## Required work
Could you copy all of the records below exactly as they appear?

## Data provided
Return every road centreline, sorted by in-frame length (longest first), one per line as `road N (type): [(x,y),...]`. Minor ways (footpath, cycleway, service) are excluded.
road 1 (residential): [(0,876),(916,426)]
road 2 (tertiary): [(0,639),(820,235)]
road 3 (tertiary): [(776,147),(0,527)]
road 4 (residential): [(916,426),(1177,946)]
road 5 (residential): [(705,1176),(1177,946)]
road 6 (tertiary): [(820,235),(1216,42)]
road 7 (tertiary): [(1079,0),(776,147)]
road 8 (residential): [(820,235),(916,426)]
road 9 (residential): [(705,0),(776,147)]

## Written solution
Return every road centreline, sorted by in-frame length (longest first), one per line as `road N (type): [(x,y),...]`. Minor ways (footpath, cycleway, service) are excluded.
road 1 (residential): [(0,876),(916,426)]
road 2 (tertiary): [(0,639),(820,235)]
road 3 (tertiary): [(776,147),(0,527)]
road 4 (residential): [(916,426),(1177,946)]
road 5 (residential): [(705,1176),(1177,946)]
road 6 (tertiary): [(820,235),(1216,42)]
road 7 (tertiary): [(1079,0),(776,147)]
road 8 (residential): [(820,235),(916,426)]
road 9 (residential): [(705,0),(776,147)]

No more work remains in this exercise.